## Records for this exercise:
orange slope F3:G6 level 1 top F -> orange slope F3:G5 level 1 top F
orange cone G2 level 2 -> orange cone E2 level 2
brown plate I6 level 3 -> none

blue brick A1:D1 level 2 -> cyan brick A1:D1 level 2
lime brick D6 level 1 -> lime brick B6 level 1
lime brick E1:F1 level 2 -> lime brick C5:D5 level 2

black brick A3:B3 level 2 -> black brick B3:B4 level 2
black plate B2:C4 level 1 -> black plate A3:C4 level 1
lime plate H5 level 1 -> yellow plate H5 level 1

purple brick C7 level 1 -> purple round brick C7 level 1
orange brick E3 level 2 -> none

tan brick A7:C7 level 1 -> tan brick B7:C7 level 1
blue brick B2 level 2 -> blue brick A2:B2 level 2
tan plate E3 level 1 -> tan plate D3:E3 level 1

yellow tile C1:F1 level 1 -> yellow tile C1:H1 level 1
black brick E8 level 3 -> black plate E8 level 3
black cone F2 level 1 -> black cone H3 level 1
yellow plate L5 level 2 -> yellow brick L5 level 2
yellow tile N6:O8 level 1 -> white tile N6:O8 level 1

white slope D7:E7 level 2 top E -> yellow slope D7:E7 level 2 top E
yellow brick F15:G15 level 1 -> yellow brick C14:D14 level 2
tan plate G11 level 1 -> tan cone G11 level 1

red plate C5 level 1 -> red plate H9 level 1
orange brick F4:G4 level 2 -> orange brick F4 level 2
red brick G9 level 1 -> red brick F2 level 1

## Task prompt:
Starting from the line that contains "orange cone G2", give again every line to the last line of the data, exactly. Include nothing else.

## Solution to this task:
orange cone G2 level 2 -> orange cone E2 level 2
brown plate I6 level 3 -> none

blue brick A1:D1 level 2 -> cyan brick A1:D1 level 2
lime brick D6 level 1 -> lime brick B6 level 1
lime brick E1:F1 level 2 -> lime brick C5:D5 level 2

black brick A3:B3 level 2 -> black brick B3:B4 level 2
black plate B2:C4 level 1 -> black plate A3:C4 level 1
lime plate H5 level 1 -> yellow plate H5 level 1

purple brick C7 level 1 -> purple round brick C7 level 1
orange brick E3 level 2 -> none

tan brick A7:C7 level 1 -> tan brick B7:C7 level 1
blue brick B2 level 2 -> blue brick A2:B2 level 2
tan plate E3 level 1 -> tan plate D3:E3 level 1

yellow tile C1:F1 level 1 -> yellow tile C1:H1 level 1
black brick E8 level 3 -> black plate E8 level 3
black cone F2 level 1 -> black cone H3 level 1
yellow plate L5 level 2 -> yellow brick L5 level 2
yellow tile N6:O8 level 1 -> white tile N6:O8 level 1

white slope D7:E7 level 2 top E -> yellow slope D7:E7 level 2 top E
yellow brick F15:G15 level 1 -> yellow brick C14:D14 level 2
tan plate G11 level 1 -> tan cone G11 level 1

red plate C5 level 1 -> red plate H9 level 1
orange brick F4:G4 level 2 -> orange brick F4 level 2
red brick G9 level 1 -> red brick F2 level 1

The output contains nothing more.